• SUPPLIED DATA
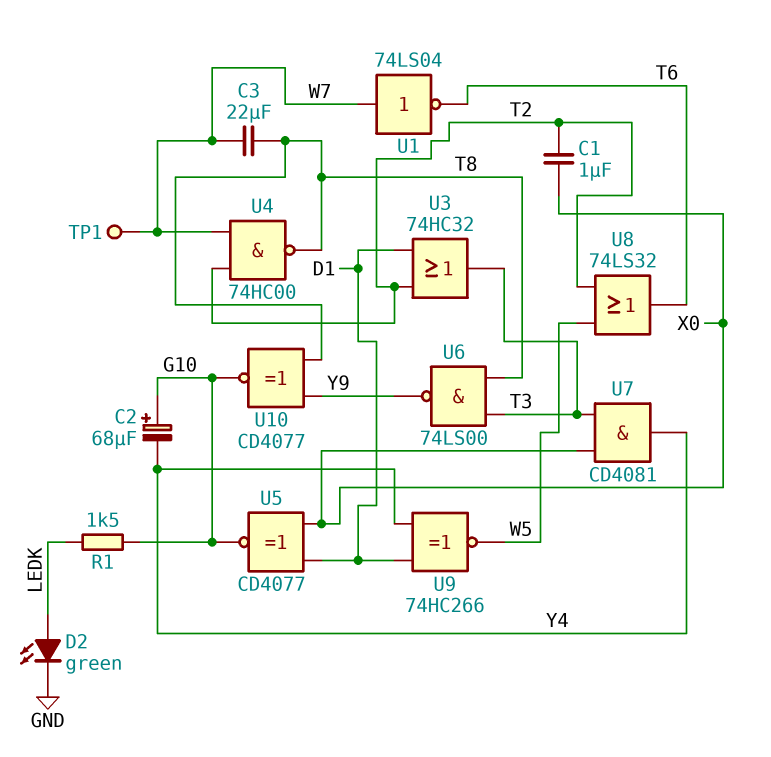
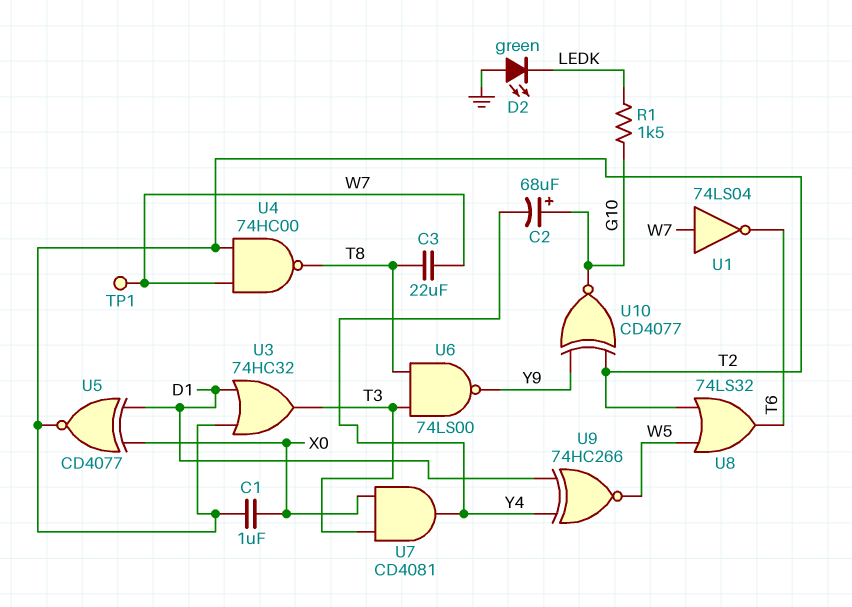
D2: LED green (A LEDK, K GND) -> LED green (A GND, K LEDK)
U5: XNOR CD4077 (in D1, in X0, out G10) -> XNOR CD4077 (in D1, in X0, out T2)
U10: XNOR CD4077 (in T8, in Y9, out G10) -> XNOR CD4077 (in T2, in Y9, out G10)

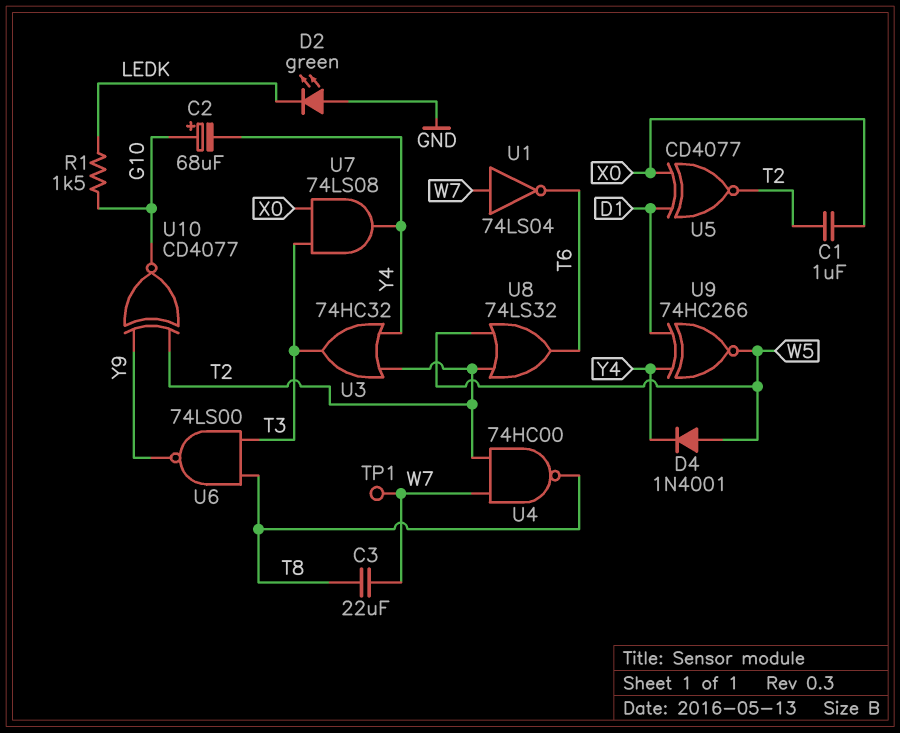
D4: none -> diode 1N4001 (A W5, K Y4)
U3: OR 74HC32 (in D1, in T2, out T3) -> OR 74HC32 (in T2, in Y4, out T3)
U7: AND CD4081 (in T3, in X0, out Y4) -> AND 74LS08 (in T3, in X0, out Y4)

• PROBLEM REQUIREMENTS
Scan the records for the string "XNOR" and show every line that contains it.

• RESPONSE TO THIS TASK
U5: XNOR CD4077 (in D1, in X0, out G10) -> XNOR CD4077 (in D1, in X0, out T2)
U10: XNOR CD4077 (in T8, in Y9, out G10) -> XNOR CD4077 (in T2, in Y9, out G10)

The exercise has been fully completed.